Given the records below, pull every line with the word "green" into the answer.
====== Data provided ======
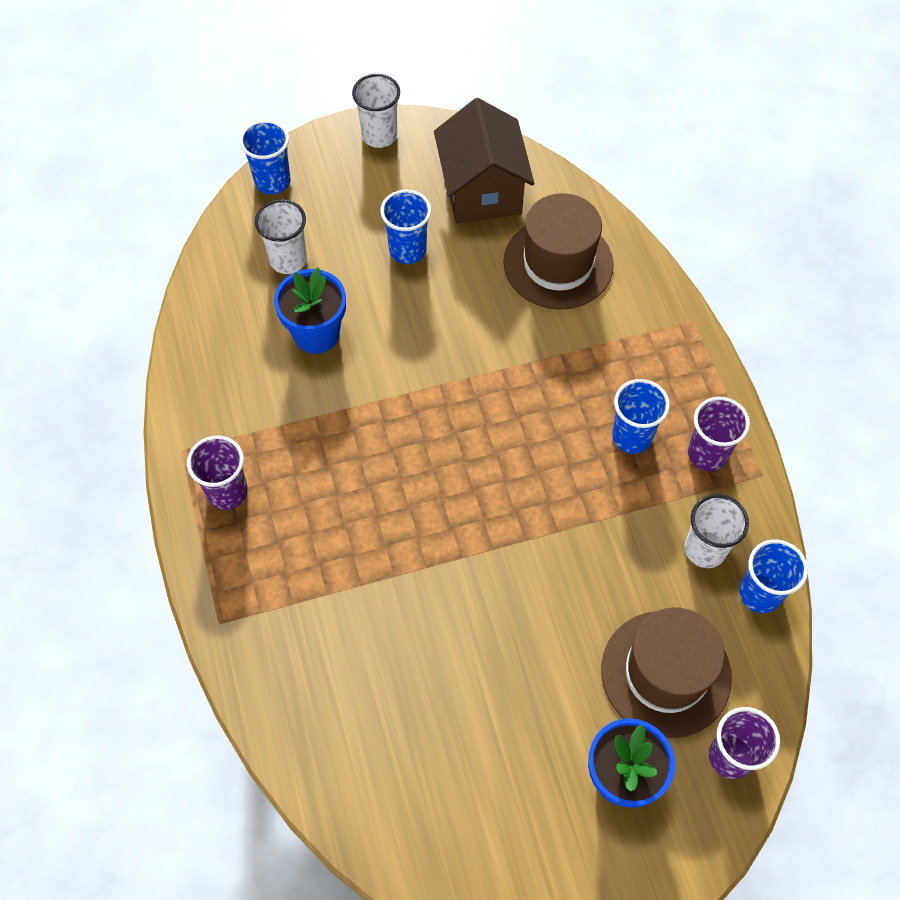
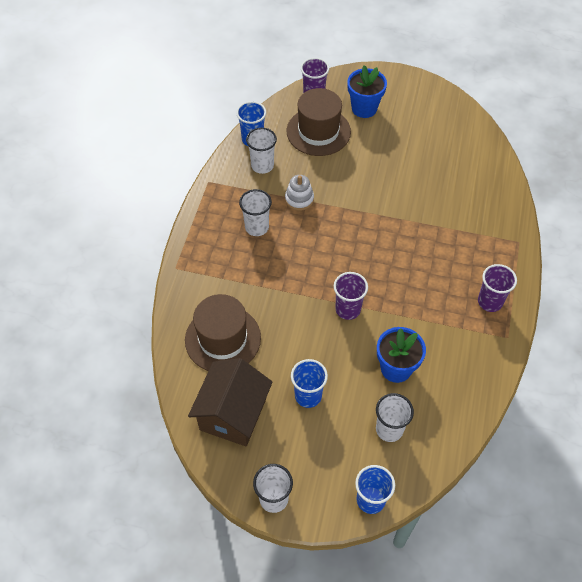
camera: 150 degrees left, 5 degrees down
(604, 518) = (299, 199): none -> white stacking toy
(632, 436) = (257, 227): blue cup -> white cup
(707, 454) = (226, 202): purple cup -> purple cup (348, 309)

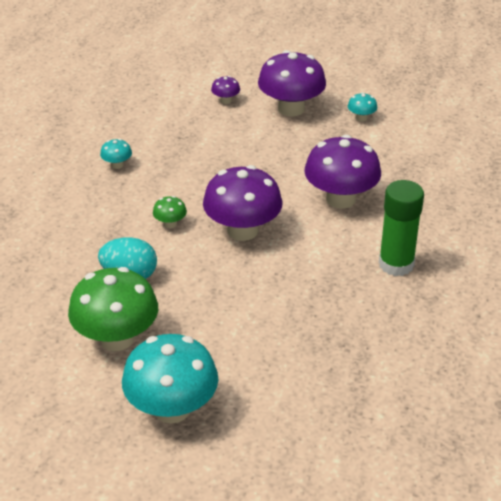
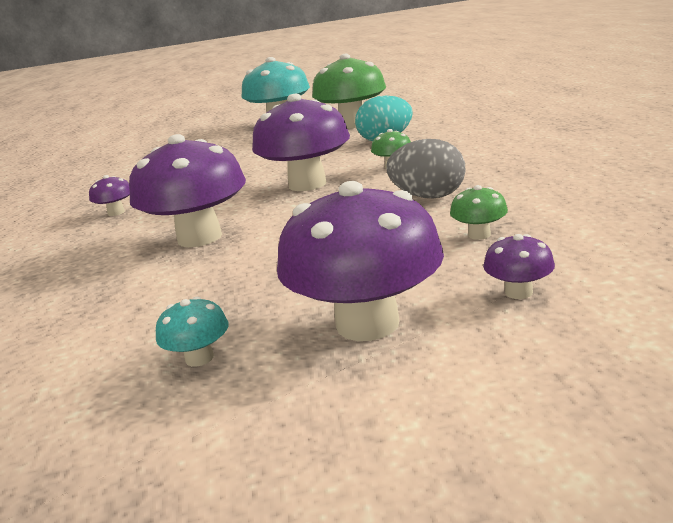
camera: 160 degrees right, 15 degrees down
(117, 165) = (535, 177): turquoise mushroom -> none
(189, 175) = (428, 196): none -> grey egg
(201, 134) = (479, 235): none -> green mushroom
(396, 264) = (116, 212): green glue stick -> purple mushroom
======
• _Answer box_:
(201, 134) = (479, 235): none -> green mushroom
(396, 264) = (116, 212): green glue stick -> purple mushroom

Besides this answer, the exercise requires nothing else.